━━ Data
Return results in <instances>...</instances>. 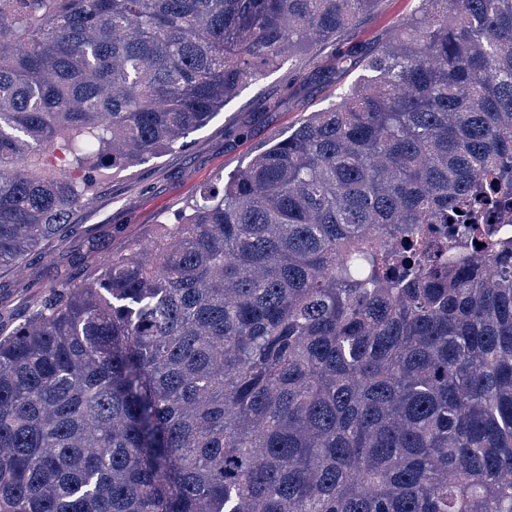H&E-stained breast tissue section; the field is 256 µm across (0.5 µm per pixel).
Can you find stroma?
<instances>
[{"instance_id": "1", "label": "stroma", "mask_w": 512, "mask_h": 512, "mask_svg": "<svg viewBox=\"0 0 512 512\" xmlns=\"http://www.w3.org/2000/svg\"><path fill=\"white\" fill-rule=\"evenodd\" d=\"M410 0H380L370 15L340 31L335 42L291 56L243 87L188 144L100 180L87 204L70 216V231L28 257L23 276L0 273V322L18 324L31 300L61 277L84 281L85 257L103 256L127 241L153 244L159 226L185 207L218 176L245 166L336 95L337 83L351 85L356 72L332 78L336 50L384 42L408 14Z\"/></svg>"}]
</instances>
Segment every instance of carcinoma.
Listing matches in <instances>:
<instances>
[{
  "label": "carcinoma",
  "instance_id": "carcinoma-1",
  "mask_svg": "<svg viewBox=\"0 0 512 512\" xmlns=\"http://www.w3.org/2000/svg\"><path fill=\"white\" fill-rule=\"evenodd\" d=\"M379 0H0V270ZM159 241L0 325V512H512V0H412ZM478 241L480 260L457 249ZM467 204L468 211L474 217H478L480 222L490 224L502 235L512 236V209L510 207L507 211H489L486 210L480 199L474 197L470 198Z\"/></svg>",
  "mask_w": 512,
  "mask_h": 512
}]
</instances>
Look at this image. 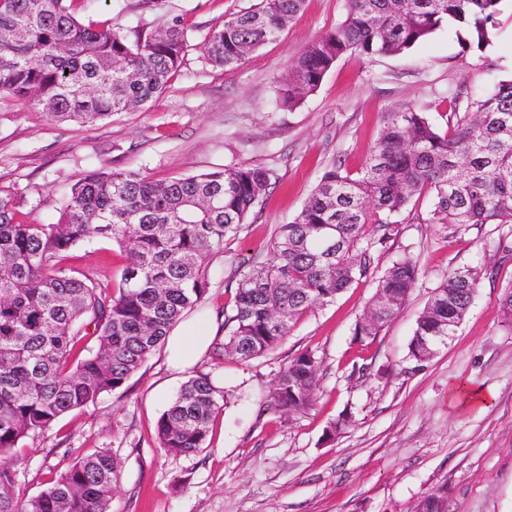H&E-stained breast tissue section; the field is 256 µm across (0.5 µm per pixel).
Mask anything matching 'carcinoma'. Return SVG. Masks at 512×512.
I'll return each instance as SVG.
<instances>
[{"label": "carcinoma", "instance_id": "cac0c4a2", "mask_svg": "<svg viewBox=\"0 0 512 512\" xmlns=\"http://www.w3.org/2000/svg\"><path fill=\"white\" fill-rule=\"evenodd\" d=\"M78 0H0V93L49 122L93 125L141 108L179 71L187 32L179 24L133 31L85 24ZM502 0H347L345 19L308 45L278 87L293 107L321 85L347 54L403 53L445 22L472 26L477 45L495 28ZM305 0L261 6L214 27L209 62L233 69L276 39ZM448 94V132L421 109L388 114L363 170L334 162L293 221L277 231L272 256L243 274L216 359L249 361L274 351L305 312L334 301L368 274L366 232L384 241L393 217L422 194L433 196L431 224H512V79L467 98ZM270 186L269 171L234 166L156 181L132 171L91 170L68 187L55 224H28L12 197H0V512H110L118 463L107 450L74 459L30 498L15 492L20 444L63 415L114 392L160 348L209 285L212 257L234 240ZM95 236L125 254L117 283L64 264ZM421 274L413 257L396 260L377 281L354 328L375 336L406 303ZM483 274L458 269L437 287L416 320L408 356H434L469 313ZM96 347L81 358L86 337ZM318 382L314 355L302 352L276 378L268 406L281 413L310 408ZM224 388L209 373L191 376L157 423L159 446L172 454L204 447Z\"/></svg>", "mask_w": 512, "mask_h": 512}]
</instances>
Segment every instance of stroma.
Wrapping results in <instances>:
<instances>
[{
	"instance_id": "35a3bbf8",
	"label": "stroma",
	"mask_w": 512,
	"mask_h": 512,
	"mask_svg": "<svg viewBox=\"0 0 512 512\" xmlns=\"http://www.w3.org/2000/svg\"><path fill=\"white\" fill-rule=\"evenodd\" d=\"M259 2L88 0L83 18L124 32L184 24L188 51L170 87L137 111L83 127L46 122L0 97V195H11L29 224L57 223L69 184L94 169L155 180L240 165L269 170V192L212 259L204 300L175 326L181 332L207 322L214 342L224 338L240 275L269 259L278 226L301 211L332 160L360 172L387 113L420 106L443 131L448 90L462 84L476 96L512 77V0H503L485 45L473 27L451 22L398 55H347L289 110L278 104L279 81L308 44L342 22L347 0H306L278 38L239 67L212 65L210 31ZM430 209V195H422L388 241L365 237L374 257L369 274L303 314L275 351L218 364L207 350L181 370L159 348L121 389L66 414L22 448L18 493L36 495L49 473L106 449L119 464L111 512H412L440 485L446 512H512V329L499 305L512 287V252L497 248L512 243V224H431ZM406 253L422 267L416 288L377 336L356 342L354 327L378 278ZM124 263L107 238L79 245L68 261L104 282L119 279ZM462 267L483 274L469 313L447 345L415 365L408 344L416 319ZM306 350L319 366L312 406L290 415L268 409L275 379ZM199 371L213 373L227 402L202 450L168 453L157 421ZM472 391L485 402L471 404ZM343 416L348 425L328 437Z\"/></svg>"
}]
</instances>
━━━━
Required work: Search the data for "stroma". Copy every matching line.

Final result:
Can you find stroma?
[{"instance_id": "1", "label": "stroma", "mask_w": 512, "mask_h": 512, "mask_svg": "<svg viewBox=\"0 0 512 512\" xmlns=\"http://www.w3.org/2000/svg\"><path fill=\"white\" fill-rule=\"evenodd\" d=\"M410 0H380L370 15L340 31L335 42L291 56L243 87L188 144L100 180L87 204L70 216V231L28 257L23 276L0 273V322L18 324L31 300L61 277L84 281L85 257L103 256L127 241L153 244L159 226L185 207L218 176L245 166L336 95L337 83L351 85L356 72L332 78L336 50L384 42L408 14Z\"/></svg>"}]
Segment every instance of stroma.
	"label": "stroma",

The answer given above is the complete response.